§ **INSTRUCTIONS FOR THE TASK**
Please retype the data below line for line and leave out every picture.

== MATERIAL PROVIDED

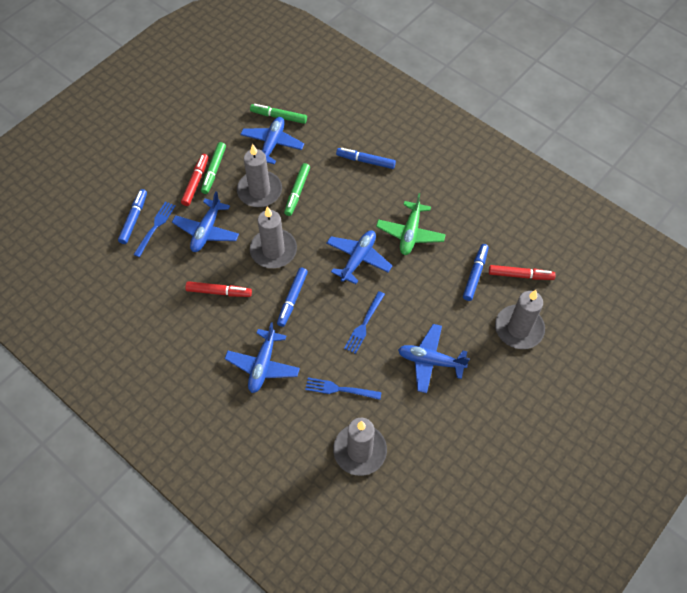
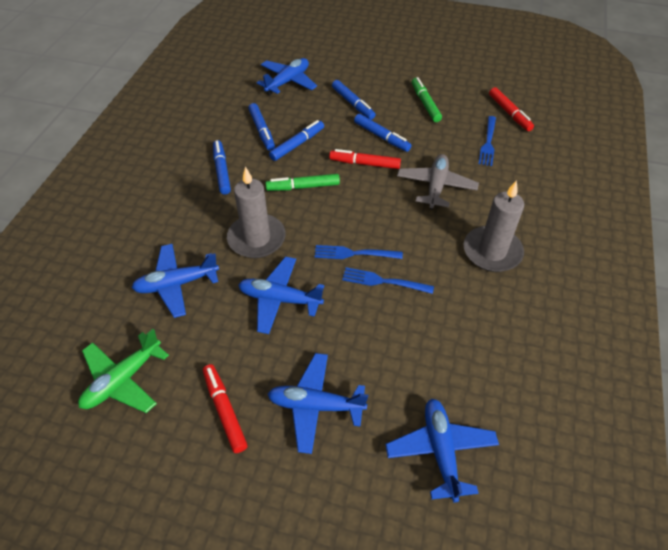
blue marker: 4 -> 5
green marker: 3 -> 2
grey candle: 4 -> 2
grey plane: 0 -> 1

====

§ **YOUR SOLUTION**
blue marker: 4 -> 5
green marker: 3 -> 2
grey candle: 4 -> 2
grey plane: 0 -> 1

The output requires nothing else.